TASK GOAL:
Find every line in the material that contains the string "dolce", matching case exactly, and copy each of those lines.

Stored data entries
################
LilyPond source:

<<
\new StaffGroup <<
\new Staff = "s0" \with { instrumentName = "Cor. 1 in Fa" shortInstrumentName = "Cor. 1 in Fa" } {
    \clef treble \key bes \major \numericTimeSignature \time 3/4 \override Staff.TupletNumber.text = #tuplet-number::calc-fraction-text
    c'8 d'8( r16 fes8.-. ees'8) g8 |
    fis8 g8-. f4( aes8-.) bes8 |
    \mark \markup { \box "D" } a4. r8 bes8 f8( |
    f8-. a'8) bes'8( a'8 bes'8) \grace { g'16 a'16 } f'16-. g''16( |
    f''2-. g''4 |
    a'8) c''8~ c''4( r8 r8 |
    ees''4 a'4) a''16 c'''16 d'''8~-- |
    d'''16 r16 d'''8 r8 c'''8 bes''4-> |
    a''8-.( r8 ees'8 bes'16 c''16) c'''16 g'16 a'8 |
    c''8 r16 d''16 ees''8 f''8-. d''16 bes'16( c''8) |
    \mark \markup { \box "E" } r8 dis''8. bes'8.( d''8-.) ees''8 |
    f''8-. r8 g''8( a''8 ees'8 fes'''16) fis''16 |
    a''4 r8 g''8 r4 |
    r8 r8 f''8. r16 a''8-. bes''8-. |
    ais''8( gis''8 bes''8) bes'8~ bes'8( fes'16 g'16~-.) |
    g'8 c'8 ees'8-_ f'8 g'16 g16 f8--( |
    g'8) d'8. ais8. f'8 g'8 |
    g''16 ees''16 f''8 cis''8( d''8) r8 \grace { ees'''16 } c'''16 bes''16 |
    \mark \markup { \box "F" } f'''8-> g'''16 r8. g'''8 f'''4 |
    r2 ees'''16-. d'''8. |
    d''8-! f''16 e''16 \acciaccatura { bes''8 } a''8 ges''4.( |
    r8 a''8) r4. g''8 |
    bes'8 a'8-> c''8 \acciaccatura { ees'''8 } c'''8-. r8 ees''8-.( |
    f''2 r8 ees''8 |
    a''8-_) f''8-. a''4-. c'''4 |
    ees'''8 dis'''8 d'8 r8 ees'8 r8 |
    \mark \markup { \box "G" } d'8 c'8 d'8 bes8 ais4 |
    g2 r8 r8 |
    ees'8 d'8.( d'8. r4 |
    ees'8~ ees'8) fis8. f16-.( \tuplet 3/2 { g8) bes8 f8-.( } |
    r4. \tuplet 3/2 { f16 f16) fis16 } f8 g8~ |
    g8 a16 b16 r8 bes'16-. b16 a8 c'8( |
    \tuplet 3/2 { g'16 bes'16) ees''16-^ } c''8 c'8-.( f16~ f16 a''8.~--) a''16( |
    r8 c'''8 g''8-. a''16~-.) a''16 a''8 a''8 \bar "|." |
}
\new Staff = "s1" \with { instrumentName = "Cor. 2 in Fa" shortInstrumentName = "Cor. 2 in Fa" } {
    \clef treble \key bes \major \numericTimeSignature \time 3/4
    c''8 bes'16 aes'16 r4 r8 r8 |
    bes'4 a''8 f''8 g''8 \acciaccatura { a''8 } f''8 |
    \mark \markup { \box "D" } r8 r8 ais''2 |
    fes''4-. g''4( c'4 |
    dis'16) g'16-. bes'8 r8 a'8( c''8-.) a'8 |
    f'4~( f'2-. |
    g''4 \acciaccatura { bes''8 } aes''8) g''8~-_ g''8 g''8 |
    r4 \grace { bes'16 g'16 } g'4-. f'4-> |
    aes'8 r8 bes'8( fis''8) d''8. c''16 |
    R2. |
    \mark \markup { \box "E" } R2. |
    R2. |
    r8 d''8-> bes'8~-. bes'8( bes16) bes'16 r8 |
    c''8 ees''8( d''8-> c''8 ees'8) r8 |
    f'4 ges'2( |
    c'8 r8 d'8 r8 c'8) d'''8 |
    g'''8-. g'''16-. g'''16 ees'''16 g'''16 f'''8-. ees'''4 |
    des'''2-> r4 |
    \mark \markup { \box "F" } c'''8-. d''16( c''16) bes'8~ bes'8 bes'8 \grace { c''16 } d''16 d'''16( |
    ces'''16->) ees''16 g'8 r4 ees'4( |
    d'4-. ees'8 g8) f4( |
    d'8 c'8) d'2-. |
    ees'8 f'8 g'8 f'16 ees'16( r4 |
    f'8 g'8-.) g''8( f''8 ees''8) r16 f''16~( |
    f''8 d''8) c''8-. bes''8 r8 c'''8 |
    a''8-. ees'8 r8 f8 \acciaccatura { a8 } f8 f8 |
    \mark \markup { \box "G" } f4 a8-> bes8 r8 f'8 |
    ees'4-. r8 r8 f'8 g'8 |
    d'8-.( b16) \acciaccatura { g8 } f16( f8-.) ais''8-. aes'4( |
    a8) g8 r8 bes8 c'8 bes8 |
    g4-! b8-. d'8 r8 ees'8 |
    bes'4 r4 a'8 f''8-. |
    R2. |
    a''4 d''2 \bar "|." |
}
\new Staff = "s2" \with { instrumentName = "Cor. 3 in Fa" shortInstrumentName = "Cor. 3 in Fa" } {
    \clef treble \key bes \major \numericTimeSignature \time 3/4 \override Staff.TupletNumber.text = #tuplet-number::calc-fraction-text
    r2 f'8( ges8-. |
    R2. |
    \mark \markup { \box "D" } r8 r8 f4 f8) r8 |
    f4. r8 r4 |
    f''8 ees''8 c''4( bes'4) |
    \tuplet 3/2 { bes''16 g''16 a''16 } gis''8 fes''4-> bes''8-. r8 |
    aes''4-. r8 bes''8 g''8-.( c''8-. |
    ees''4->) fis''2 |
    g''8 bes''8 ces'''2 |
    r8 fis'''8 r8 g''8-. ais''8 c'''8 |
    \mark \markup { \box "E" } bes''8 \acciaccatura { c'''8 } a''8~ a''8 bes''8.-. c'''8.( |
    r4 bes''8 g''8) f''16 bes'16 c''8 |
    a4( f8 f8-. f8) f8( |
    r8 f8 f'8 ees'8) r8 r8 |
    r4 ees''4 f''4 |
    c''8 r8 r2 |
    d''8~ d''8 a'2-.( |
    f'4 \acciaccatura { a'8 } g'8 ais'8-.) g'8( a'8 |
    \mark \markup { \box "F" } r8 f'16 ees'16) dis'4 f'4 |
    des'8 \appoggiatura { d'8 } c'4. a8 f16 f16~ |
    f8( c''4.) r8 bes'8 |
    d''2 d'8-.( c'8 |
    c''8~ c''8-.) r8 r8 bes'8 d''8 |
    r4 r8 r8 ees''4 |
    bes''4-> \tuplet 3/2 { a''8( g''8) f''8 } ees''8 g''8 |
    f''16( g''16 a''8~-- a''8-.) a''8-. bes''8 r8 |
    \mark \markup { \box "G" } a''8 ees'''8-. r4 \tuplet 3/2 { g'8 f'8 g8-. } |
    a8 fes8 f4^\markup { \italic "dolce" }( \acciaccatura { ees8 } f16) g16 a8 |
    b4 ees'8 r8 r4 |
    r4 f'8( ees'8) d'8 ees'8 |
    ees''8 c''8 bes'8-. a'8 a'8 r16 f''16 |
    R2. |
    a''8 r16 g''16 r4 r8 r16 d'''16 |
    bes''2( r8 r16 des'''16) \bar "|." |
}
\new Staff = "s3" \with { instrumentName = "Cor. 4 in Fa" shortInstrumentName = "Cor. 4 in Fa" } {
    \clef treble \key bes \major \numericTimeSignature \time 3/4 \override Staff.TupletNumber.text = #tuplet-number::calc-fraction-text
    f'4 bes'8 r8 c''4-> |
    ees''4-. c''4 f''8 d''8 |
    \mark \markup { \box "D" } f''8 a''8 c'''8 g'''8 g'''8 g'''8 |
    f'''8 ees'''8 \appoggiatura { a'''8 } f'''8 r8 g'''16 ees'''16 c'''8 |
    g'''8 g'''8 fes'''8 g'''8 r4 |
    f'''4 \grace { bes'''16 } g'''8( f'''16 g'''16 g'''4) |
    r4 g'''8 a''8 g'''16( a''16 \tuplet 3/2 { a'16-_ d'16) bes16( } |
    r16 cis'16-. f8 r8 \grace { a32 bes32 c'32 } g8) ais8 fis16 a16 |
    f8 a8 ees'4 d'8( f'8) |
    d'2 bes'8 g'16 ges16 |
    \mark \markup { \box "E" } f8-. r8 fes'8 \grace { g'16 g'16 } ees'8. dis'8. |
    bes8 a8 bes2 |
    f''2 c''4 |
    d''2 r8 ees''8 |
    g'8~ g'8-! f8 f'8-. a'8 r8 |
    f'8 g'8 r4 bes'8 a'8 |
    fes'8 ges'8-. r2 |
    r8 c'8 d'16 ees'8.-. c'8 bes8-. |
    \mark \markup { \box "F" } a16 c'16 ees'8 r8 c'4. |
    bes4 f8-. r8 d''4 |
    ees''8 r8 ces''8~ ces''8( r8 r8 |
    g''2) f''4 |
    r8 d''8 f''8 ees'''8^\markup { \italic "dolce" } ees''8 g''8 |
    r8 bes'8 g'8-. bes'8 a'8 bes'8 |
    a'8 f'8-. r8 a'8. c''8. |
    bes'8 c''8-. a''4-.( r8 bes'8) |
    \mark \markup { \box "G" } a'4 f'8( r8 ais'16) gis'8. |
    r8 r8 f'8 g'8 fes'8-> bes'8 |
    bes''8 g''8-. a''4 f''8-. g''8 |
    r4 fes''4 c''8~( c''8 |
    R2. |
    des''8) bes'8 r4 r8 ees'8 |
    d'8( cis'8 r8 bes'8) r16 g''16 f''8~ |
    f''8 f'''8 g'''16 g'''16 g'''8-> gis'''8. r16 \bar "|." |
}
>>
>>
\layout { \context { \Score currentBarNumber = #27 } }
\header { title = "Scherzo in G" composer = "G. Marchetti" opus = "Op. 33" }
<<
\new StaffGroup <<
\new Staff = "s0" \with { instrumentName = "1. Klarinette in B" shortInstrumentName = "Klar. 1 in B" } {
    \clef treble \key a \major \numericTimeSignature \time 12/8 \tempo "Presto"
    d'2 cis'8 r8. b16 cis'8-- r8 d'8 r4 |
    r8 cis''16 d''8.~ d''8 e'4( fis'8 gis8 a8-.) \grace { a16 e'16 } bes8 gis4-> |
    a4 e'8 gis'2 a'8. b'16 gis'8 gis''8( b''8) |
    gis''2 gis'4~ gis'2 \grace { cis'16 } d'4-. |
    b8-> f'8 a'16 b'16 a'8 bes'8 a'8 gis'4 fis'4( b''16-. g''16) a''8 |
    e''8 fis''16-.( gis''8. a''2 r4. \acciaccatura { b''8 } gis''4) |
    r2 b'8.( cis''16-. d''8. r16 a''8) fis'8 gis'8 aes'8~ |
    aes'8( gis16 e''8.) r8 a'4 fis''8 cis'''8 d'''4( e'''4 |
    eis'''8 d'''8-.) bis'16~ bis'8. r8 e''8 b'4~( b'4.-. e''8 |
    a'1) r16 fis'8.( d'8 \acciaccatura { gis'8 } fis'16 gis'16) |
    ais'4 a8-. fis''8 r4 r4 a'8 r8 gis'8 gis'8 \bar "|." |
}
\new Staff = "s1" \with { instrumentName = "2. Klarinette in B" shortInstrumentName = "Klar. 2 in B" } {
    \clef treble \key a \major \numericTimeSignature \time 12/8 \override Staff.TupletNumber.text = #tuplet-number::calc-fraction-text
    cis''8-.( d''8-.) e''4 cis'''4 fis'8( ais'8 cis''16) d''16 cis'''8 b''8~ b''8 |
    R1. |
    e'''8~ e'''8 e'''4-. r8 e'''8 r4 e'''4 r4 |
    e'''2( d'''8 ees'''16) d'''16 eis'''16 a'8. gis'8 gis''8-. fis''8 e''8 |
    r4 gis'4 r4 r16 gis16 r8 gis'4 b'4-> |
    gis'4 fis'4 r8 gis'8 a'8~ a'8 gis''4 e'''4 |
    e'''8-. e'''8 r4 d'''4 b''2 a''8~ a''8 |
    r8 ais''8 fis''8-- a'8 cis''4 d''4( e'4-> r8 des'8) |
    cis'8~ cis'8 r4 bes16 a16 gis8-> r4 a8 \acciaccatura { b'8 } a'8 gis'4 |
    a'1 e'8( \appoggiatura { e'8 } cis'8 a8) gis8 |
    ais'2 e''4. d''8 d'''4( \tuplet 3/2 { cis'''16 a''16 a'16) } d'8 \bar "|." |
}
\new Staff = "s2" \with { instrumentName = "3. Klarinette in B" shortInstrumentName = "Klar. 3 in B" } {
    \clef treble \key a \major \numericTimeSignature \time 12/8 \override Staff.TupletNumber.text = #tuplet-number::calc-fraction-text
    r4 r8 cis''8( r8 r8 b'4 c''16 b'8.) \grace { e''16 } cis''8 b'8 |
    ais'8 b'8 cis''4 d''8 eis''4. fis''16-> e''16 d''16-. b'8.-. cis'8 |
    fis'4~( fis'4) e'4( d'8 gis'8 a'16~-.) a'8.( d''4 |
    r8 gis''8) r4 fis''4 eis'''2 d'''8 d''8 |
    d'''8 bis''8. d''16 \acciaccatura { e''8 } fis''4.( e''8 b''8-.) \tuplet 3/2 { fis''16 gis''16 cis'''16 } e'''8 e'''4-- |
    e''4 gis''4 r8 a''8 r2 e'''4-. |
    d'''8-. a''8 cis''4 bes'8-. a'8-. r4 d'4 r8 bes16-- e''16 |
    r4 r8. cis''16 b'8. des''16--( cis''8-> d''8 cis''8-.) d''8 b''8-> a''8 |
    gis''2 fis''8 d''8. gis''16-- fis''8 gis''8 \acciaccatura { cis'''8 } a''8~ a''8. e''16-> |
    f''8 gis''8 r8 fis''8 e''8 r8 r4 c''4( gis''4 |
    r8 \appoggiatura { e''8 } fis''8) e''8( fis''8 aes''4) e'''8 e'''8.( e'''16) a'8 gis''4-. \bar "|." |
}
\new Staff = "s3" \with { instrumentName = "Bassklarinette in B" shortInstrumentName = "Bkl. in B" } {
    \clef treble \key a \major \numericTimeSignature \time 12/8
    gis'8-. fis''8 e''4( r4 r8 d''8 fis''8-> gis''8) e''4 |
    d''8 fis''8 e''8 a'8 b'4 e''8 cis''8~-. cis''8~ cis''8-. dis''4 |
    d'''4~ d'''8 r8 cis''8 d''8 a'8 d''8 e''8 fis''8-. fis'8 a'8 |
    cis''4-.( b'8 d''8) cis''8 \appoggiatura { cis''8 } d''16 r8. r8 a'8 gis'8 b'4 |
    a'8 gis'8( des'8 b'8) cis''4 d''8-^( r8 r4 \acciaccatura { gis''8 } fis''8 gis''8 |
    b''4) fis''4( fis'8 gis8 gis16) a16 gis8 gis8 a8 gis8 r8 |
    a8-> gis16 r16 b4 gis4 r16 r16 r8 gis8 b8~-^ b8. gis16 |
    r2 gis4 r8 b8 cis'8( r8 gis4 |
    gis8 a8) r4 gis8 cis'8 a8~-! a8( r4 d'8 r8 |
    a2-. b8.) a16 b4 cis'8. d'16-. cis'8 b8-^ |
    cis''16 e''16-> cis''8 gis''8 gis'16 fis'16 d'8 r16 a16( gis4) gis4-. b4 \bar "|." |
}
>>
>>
################
PROBLEM SOLUTION:
    a8 fes8 f4^\markup { \italic "dolce" }( \acciaccatura { ees8 } f16) g16 a8 |
    r8 d''8 f''8 ees'''8^\markup { \italic "dolce" } ees''8 g''8 |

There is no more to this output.